-- Record set follows --

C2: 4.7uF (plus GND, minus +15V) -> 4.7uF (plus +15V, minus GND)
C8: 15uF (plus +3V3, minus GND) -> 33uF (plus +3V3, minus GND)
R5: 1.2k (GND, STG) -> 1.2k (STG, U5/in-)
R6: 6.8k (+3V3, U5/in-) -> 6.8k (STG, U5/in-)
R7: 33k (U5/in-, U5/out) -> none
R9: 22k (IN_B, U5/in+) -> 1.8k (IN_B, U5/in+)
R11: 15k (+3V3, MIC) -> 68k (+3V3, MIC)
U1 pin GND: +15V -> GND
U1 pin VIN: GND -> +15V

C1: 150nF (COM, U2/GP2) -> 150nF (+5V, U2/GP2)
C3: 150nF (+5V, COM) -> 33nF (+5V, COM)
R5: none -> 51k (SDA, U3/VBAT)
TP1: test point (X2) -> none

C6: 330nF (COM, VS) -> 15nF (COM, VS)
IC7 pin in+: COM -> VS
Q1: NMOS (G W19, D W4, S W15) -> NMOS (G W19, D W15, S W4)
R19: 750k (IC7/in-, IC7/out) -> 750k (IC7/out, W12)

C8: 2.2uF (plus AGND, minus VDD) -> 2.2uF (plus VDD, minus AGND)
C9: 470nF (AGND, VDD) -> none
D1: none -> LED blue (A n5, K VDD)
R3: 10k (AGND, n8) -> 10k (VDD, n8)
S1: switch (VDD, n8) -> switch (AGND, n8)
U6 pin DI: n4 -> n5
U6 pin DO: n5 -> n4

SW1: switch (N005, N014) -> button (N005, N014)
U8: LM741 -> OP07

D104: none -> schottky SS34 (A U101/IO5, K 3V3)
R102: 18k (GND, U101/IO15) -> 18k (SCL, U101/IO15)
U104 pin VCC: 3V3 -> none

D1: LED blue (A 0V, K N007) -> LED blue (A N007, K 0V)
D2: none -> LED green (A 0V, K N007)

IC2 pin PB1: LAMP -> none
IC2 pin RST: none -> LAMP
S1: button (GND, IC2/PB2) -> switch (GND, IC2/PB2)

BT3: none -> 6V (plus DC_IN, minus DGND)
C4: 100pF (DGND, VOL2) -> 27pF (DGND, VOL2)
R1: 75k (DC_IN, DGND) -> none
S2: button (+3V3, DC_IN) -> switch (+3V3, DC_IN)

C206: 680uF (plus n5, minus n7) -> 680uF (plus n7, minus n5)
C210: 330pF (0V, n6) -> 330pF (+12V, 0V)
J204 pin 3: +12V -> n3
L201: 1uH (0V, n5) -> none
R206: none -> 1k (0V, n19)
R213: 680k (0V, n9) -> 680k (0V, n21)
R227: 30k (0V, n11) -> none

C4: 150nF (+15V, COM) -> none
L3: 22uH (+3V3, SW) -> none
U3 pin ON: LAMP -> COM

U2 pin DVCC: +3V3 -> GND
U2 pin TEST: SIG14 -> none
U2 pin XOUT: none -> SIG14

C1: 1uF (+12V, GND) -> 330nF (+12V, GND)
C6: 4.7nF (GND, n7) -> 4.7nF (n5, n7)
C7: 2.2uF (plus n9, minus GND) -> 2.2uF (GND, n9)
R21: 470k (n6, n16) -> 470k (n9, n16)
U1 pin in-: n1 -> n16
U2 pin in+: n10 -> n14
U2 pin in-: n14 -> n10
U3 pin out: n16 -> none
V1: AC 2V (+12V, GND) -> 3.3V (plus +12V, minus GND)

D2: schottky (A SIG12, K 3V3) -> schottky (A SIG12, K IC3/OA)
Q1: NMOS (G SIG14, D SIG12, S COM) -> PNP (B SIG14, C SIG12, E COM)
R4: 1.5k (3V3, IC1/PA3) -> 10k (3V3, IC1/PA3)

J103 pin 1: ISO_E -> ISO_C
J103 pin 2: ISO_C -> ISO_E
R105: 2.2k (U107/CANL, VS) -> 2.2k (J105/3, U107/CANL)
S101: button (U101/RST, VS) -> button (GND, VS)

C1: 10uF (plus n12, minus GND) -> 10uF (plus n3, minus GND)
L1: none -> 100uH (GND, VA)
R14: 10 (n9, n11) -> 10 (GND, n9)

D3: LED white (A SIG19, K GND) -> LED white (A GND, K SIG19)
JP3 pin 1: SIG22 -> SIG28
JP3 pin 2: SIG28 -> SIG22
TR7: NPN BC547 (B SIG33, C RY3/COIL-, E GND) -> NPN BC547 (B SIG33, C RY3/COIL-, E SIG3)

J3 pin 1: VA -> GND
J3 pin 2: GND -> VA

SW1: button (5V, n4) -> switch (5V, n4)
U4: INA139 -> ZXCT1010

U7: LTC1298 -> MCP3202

-- Record set concluded --

● Task details
Search the entries above for "AGND". Return every line that has it.

● Task solution
C8: 2.2uF (plus AGND, minus VDD) -> 2.2uF (plus VDD, minus AGND)
C9: 470nF (AGND, VDD) -> none
R3: 10k (AGND, n8) -> 10k (VDD, n8)
S1: switch (VDD, n8) -> switch (AGND, n8)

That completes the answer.